* WHAT YOU NEED TO DO: Copy out every line in the listing below that contains the string "instrumentName".

* DATA LINES:
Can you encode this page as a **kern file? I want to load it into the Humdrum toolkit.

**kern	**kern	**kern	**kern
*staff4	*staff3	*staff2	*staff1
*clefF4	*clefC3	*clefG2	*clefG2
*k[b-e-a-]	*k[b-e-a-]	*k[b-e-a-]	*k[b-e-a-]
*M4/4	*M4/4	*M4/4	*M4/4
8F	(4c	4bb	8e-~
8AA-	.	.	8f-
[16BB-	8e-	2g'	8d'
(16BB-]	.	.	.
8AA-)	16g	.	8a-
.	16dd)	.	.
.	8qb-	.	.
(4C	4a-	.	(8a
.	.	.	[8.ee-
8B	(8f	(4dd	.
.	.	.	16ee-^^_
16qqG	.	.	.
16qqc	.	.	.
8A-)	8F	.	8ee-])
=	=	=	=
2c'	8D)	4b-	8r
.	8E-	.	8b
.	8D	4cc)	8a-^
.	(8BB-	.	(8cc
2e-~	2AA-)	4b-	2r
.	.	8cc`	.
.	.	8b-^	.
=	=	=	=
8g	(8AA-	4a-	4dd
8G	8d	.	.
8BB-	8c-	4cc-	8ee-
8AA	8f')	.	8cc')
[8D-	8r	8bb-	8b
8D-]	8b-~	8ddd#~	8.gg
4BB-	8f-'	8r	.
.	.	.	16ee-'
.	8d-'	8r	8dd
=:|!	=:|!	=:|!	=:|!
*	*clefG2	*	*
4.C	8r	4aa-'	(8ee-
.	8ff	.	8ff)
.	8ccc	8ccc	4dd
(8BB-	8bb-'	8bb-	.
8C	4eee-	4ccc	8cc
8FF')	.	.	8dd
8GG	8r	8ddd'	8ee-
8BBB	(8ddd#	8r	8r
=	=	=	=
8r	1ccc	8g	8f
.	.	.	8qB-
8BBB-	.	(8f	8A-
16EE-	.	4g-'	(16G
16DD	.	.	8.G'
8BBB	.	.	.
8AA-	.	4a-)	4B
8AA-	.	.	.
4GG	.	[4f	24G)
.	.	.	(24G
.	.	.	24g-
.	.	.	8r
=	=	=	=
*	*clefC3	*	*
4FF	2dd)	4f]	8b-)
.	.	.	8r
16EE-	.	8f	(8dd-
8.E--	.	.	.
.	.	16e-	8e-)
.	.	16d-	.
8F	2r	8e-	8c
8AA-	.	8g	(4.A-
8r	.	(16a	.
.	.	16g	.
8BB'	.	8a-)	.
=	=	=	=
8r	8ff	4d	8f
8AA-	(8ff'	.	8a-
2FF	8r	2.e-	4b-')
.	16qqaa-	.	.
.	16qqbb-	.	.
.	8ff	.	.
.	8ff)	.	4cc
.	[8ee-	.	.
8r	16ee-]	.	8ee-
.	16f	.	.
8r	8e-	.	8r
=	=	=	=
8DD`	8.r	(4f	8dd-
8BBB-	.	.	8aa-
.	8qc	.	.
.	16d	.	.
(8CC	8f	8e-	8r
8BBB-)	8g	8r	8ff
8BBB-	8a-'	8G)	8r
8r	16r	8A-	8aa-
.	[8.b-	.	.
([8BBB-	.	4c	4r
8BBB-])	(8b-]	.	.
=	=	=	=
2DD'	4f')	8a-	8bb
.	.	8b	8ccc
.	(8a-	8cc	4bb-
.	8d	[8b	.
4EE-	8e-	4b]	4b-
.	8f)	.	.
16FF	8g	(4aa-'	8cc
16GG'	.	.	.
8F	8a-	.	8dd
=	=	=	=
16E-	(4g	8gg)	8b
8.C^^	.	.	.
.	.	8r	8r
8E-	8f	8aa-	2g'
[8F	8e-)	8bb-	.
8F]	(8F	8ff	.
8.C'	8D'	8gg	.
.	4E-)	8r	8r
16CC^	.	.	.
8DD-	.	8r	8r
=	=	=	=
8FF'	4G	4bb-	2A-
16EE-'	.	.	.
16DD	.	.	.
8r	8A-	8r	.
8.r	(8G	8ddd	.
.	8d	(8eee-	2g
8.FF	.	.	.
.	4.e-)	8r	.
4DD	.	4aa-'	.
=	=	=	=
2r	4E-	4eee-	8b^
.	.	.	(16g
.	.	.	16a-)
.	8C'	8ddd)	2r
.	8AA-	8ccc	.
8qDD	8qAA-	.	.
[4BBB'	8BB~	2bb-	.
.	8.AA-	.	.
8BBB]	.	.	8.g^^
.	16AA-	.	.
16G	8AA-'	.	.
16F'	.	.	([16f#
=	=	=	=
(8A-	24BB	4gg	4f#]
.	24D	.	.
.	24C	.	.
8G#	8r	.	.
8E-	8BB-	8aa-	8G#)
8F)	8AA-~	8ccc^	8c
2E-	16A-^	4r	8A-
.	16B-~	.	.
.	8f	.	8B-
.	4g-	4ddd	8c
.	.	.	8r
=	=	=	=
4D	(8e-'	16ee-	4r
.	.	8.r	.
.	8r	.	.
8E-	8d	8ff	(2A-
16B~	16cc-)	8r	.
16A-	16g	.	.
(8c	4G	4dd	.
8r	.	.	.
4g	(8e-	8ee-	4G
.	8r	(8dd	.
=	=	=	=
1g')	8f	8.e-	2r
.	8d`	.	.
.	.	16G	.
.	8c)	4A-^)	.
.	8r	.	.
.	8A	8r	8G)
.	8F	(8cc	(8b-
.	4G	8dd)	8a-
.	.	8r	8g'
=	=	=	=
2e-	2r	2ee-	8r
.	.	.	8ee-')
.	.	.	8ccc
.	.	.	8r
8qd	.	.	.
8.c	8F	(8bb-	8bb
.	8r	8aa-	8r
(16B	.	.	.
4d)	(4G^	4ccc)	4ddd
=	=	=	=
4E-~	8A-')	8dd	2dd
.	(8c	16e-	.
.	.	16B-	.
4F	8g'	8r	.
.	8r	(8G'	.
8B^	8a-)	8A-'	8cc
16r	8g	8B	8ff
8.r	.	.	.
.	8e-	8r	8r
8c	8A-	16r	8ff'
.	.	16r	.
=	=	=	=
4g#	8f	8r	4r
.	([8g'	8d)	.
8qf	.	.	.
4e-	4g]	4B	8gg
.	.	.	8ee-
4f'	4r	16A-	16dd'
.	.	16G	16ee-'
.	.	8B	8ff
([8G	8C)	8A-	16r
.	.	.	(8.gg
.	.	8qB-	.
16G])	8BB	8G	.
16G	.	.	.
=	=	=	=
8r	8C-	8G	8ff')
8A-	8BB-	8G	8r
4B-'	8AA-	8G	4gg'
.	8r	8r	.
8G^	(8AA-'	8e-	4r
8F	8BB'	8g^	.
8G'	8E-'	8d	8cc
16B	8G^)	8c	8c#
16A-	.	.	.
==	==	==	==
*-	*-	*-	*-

==

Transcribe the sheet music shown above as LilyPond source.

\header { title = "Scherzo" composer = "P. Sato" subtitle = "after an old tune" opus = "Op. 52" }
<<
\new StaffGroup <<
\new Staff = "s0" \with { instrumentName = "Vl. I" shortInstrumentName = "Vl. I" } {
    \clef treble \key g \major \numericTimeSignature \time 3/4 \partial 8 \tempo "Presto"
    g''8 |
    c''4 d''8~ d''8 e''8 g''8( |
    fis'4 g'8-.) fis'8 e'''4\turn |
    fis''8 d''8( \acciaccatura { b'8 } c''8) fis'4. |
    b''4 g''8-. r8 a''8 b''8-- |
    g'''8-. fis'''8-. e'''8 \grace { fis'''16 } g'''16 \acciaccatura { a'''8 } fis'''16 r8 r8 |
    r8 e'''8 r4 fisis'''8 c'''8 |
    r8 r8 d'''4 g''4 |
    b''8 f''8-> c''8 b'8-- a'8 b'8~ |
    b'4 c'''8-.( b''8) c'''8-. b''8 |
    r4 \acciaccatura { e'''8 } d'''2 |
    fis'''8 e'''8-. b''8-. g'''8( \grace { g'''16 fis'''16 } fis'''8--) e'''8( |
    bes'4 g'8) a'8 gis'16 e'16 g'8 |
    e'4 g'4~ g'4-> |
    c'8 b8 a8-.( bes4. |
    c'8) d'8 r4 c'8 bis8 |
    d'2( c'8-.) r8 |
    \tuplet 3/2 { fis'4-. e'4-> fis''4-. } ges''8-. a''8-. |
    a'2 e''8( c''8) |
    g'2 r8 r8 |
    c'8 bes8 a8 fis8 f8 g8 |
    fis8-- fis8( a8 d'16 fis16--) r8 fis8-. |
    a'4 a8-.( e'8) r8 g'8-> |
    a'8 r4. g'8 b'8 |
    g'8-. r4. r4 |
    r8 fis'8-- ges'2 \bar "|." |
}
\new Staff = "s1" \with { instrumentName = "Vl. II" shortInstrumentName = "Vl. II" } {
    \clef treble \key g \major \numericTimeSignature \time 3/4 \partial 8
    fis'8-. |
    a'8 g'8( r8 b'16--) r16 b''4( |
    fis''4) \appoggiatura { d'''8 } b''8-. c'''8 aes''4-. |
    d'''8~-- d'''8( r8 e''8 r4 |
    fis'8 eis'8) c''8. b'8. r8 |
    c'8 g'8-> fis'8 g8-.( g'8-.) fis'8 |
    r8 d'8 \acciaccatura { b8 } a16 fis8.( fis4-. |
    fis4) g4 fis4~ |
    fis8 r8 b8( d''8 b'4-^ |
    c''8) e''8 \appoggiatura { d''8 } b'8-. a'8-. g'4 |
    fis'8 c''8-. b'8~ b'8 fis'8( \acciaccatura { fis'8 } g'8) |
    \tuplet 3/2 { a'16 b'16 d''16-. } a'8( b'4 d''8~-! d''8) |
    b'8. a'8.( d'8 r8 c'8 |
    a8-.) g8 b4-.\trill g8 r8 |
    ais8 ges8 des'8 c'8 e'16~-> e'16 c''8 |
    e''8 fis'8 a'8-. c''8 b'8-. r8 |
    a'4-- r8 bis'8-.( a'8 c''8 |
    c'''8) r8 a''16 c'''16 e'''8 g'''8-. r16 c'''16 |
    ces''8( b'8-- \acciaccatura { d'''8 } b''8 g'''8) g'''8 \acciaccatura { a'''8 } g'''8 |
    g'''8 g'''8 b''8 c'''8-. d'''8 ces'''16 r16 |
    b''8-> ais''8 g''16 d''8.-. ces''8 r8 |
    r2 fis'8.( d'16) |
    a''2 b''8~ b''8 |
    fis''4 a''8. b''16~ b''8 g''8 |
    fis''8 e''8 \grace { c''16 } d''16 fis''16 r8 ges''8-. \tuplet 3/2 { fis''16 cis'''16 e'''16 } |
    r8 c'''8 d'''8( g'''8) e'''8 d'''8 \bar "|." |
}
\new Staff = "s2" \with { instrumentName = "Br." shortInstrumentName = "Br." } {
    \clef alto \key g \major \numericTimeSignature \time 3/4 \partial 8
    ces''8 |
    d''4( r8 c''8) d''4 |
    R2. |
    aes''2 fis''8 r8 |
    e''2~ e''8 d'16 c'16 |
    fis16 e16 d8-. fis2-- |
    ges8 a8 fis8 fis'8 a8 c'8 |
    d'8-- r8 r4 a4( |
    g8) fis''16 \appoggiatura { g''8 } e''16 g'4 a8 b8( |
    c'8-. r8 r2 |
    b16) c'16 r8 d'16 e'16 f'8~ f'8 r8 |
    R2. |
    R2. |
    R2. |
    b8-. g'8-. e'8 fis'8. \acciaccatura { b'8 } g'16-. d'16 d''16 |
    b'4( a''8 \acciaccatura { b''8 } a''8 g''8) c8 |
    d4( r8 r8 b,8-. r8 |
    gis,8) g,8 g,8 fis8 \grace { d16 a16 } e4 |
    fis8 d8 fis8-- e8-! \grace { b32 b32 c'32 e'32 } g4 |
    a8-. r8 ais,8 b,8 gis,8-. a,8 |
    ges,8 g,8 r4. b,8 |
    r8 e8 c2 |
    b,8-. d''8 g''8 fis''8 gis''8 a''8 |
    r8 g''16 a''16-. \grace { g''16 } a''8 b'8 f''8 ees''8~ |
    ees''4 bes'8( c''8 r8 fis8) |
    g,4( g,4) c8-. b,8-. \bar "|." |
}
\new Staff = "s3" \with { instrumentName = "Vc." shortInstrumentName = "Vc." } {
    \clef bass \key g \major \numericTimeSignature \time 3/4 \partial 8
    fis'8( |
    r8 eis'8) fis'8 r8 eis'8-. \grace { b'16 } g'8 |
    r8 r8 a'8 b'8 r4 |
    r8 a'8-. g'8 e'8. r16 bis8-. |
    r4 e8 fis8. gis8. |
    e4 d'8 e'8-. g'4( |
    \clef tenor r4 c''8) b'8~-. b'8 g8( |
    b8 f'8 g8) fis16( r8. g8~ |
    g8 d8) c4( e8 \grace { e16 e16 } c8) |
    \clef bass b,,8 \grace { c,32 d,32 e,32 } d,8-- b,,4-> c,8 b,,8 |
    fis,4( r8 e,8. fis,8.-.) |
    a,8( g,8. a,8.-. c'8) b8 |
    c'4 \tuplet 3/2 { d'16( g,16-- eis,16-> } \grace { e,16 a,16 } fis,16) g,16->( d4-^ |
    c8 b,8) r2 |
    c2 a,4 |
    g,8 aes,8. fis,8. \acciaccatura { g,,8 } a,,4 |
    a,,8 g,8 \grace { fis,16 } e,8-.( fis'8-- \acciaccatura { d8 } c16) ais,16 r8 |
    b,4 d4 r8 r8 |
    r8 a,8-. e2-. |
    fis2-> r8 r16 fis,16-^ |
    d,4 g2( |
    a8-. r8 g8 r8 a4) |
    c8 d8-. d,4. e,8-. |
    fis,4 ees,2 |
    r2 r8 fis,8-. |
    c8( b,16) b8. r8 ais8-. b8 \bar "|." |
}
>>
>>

* CORRECT RESULT:
\new Staff = "s0" \with { instrumentName = "Vl. I" shortInstrumentName = "Vl. I" } {
\new Staff = "s1" \with { instrumentName = "Vl. II" shortInstrumentName = "Vl. II" } {
\new Staff = "s2" \with { instrumentName = "Br." shortInstrumentName = "Br." } {
\new Staff = "s3" \with { instrumentName = "Vc." shortInstrumentName = "Vc." } {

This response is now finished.